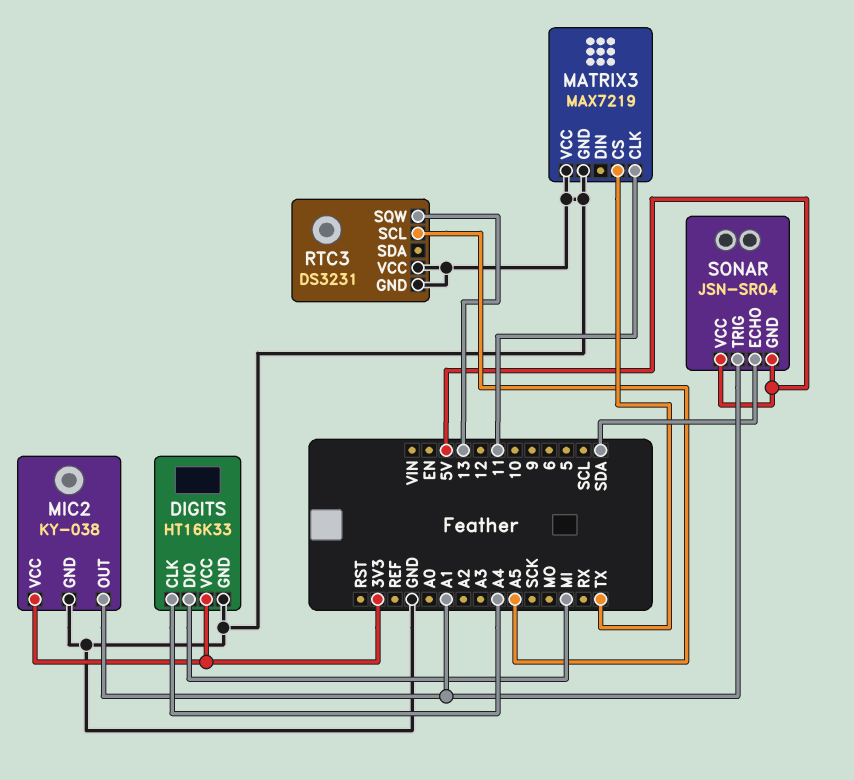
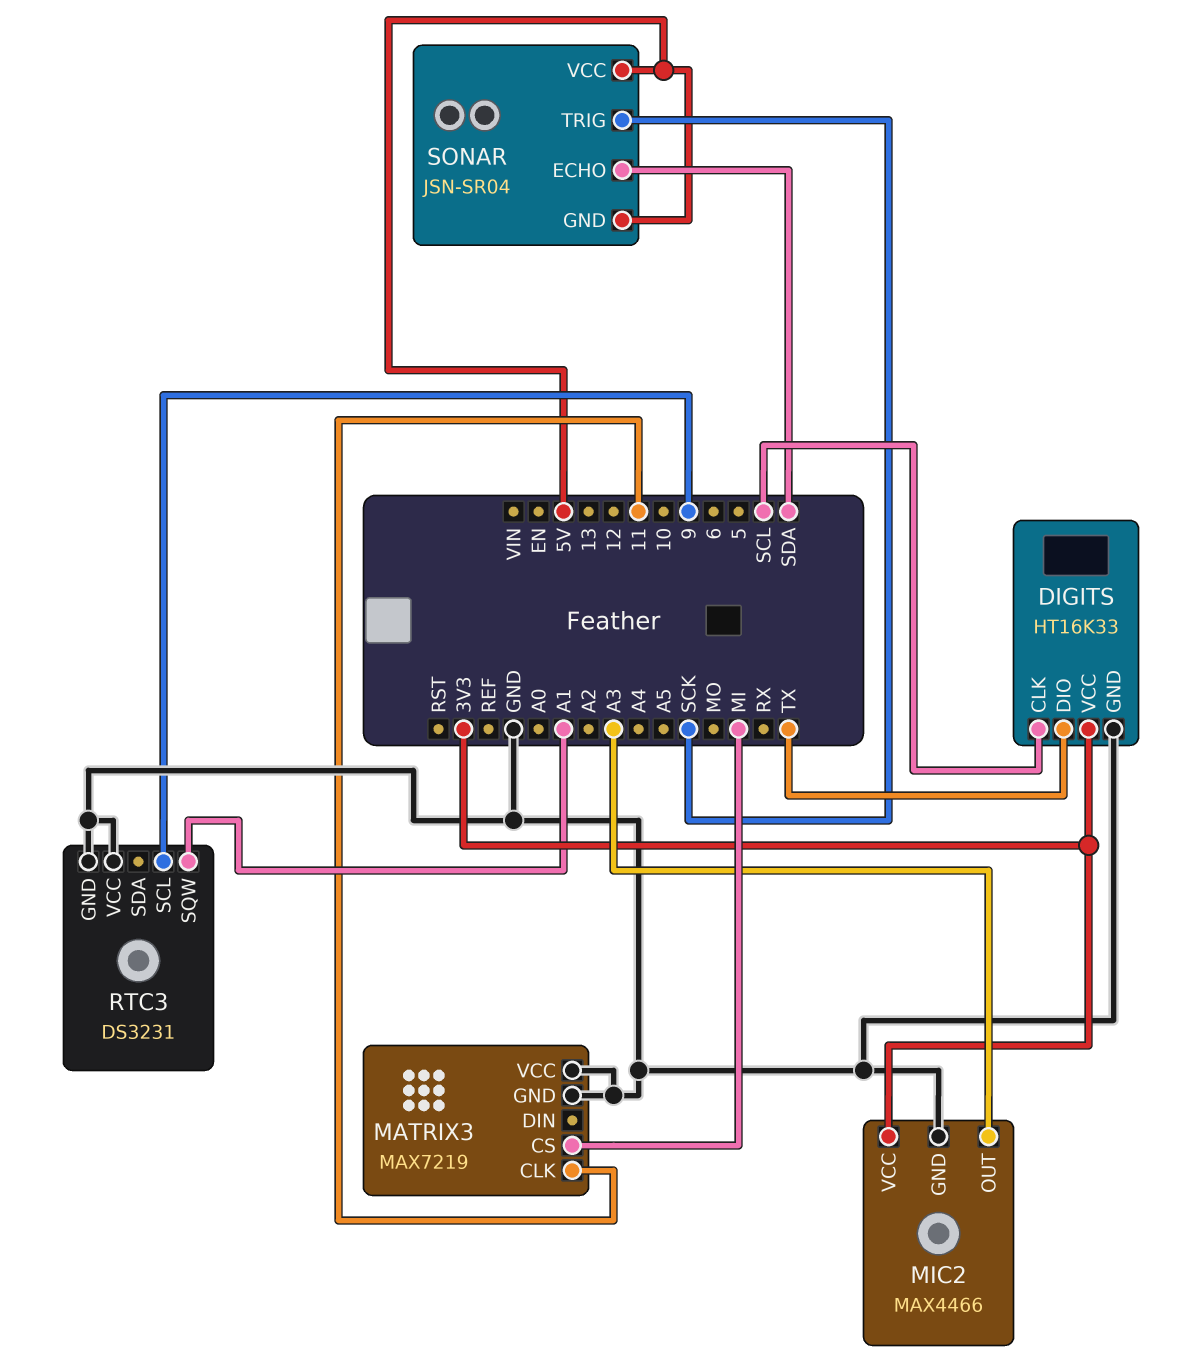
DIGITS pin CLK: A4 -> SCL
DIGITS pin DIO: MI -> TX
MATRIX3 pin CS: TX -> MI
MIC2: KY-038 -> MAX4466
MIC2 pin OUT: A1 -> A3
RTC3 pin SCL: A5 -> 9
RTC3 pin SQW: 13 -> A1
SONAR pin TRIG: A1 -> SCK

■ ■ ■ ■ ■

Please report every line of the listing that contains the string "DIGITS".

DIGITS pin CLK: A4 -> SCL
DIGITS pin DIO: MI -> TX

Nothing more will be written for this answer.